PROBLEM TO WORK ON
Transcribe each entry so that it matches the original exactly.

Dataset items
[Start of section]
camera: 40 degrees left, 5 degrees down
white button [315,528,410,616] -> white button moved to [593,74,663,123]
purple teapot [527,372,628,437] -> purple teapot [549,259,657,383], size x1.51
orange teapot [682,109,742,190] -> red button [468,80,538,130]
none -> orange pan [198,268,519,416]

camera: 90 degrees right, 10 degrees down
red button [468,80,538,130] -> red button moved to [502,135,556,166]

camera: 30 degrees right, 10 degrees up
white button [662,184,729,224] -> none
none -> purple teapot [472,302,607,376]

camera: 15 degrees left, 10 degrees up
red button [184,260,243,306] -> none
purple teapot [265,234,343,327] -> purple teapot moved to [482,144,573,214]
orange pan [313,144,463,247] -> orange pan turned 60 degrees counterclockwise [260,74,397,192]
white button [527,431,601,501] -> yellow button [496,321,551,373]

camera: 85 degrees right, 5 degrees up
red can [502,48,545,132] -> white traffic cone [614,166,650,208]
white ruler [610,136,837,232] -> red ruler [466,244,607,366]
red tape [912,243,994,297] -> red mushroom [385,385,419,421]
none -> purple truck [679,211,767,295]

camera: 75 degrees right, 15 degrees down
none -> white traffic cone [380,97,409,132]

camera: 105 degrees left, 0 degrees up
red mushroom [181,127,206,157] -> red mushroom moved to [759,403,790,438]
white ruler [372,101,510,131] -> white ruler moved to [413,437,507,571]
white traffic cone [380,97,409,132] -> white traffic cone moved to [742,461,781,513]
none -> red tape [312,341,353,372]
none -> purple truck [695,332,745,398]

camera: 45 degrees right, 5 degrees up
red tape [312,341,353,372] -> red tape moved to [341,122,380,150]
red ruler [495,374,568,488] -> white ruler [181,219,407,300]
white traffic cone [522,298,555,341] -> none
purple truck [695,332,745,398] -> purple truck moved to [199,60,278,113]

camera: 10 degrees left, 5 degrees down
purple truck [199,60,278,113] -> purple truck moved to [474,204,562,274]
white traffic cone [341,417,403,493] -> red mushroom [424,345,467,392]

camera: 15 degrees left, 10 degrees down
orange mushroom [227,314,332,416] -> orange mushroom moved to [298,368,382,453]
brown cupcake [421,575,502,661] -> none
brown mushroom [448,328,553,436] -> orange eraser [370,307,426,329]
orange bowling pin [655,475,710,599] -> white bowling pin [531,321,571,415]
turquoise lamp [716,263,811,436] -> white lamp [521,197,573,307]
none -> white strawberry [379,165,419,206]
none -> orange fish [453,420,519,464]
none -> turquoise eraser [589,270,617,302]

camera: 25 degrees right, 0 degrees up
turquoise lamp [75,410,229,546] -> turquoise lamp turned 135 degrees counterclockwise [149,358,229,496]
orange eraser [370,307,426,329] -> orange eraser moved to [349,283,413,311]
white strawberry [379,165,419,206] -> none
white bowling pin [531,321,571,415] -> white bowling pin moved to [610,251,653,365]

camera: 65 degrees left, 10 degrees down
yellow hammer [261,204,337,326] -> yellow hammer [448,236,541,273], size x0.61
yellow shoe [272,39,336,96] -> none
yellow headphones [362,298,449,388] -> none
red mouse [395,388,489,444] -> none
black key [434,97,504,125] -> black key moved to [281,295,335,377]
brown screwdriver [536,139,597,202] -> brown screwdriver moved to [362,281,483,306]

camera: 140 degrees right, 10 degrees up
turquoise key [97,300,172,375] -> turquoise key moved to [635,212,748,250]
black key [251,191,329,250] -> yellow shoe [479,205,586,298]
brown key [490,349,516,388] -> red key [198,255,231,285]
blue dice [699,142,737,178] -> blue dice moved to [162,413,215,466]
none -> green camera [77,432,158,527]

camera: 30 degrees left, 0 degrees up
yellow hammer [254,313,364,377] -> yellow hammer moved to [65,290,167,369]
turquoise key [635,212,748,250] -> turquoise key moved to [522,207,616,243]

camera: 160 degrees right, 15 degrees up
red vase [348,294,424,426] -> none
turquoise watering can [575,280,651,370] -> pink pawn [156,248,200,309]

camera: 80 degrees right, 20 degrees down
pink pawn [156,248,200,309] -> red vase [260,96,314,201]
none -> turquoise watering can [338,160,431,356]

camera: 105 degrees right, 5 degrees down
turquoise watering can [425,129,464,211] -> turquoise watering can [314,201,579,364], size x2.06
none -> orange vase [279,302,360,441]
[End of section]
SOLUTION BELOW
camera: 40 degrees left, 5 degrees down
white button [315,528,410,616] -> white button moved to [593,74,663,123]
purple teapot [527,372,628,437] -> purple teapot [549,259,657,383], size x1.51
orange teapot [682,109,742,190] -> red button [468,80,538,130]
none -> orange pan [198,268,519,416]

camera: 90 degrees right, 10 degrees down
red button [468,80,538,130] -> red button moved to [502,135,556,166]

camera: 30 degrees right, 10 degrees up
white button [662,184,729,224] -> none
none -> purple teapot [472,302,607,376]

camera: 15 degrees left, 10 degrees up
red button [184,260,243,306] -> none
purple teapot [265,234,343,327] -> purple teapot moved to [482,144,573,214]
orange pan [313,144,463,247] -> orange pan turned 60 degrees counterclockwise [260,74,397,192]
white button [527,431,601,501] -> yellow button [496,321,551,373]

camera: 85 degrees right, 5 degrees up
red can [502,48,545,132] -> white traffic cone [614,166,650,208]
white ruler [610,136,837,232] -> red ruler [466,244,607,366]
red tape [912,243,994,297] -> red mushroom [385,385,419,421]
none -> purple truck [679,211,767,295]

camera: 75 degrees right, 15 degrees down
none -> white traffic cone [380,97,409,132]

camera: 105 degrees left, 0 degrees up
red mushroom [181,127,206,157] -> red mushroom moved to [759,403,790,438]
white ruler [372,101,510,131] -> white ruler moved to [413,437,507,571]
white traffic cone [380,97,409,132] -> white traffic cone moved to [742,461,781,513]
none -> red tape [312,341,353,372]
none -> purple truck [695,332,745,398]

camera: 45 degrees right, 5 degrees up
red tape [312,341,353,372] -> red tape moved to [341,122,380,150]
red ruler [495,374,568,488] -> white ruler [181,219,407,300]
white traffic cone [522,298,555,341] -> none
purple truck [695,332,745,398] -> purple truck moved to [199,60,278,113]

camera: 10 degrees left, 5 degrees down
purple truck [199,60,278,113] -> purple truck moved to [474,204,562,274]
white traffic cone [341,417,403,493] -> red mushroom [424,345,467,392]

camera: 15 degrees left, 10 degrees down
orange mushroom [227,314,332,416] -> orange mushroom moved to [298,368,382,453]
brown cupcake [421,575,502,661] -> none
brown mushroom [448,328,553,436] -> orange eraser [370,307,426,329]
orange bowling pin [655,475,710,599] -> white bowling pin [531,321,571,415]
turquoise lamp [716,263,811,436] -> white lamp [521,197,573,307]
none -> white strawberry [379,165,419,206]
none -> orange fish [453,420,519,464]
none -> turquoise eraser [589,270,617,302]

camera: 25 degrees right, 0 degrees up
turquoise lamp [75,410,229,546] -> turquoise lamp turned 135 degrees counterclockwise [149,358,229,496]
orange eraser [370,307,426,329] -> orange eraser moved to [349,283,413,311]
white strawberry [379,165,419,206] -> none
white bowling pin [531,321,571,415] -> white bowling pin moved to [610,251,653,365]

camera: 65 degrees left, 10 degrees down
yellow hammer [261,204,337,326] -> yellow hammer [448,236,541,273], size x0.61
yellow shoe [272,39,336,96] -> none
yellow headphones [362,298,449,388] -> none
red mouse [395,388,489,444] -> none
black key [434,97,504,125] -> black key moved to [281,295,335,377]
brown screwdriver [536,139,597,202] -> brown screwdriver moved to [362,281,483,306]

camera: 140 degrees right, 10 degrees up
turquoise key [97,300,172,375] -> turquoise key moved to [635,212,748,250]
black key [251,191,329,250] -> yellow shoe [479,205,586,298]
brown key [490,349,516,388] -> red key [198,255,231,285]
blue dice [699,142,737,178] -> blue dice moved to [162,413,215,466]
none -> green camera [77,432,158,527]

camera: 30 degrees left, 0 degrees up
yellow hammer [254,313,364,377] -> yellow hammer moved to [65,290,167,369]
turquoise key [635,212,748,250] -> turquoise key moved to [522,207,616,243]

camera: 160 degrees right, 15 degrees up
red vase [348,294,424,426] -> none
turquoise watering can [575,280,651,370] -> pink pawn [156,248,200,309]

camera: 80 degrees right, 20 degrees down
pink pawn [156,248,200,309] -> red vase [260,96,314,201]
none -> turquoise watering can [338,160,431,356]

camera: 105 degrees right, 5 degrees down
turquoise watering can [425,129,464,211] -> turquoise watering can [314,201,579,364], size x2.06
none -> orange vase [279,302,360,441]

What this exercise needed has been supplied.